◆ Task brief
Do not include the pictures; repeat the rest of the data exactly.

◆ Given information
◇ ◇ ◇ ◇

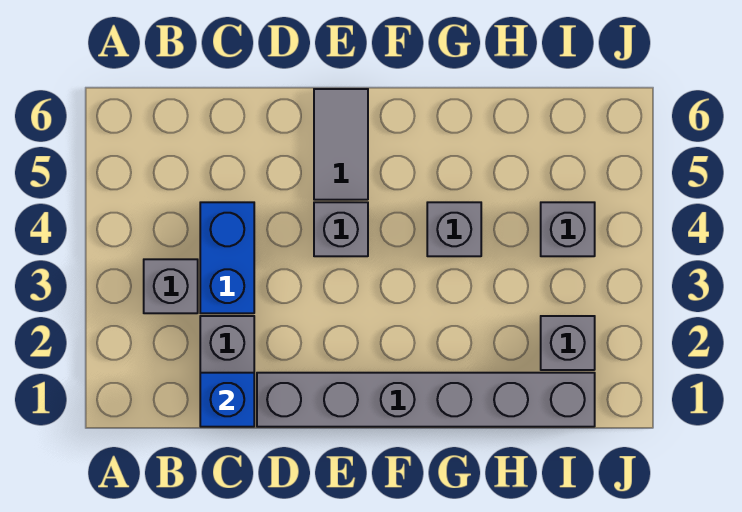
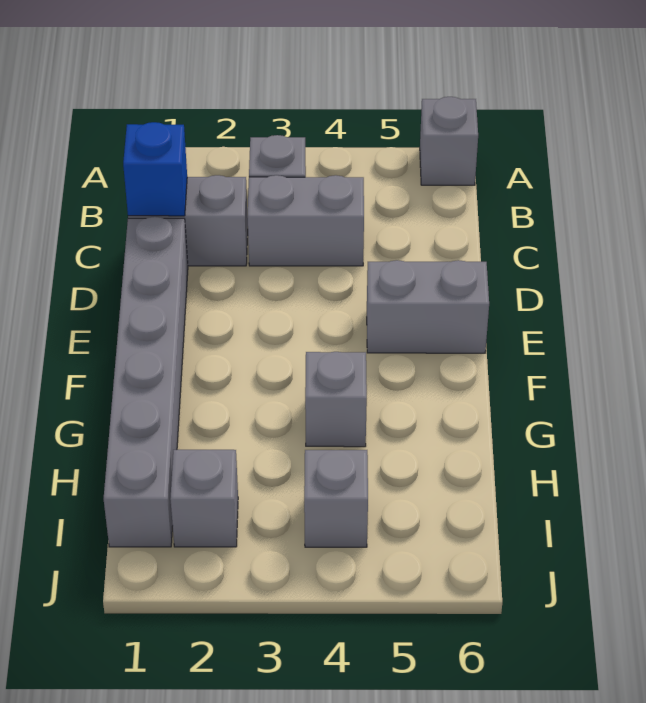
blue brick C3:C4 level 1 -> grey brick C3:C4 level 1
grey brick E4 level 1 -> grey brick A6 level 1
grey tile E5:E6 level 1 -> grey brick E5:E6 level 1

◇ ◇ ◇ ◇

◆ Task result
blue brick C3:C4 level 1 -> grey brick C3:C4 level 1
grey brick E4 level 1 -> grey brick A6 level 1
grey tile E5:E6 level 1 -> grey brick E5:E6 level 1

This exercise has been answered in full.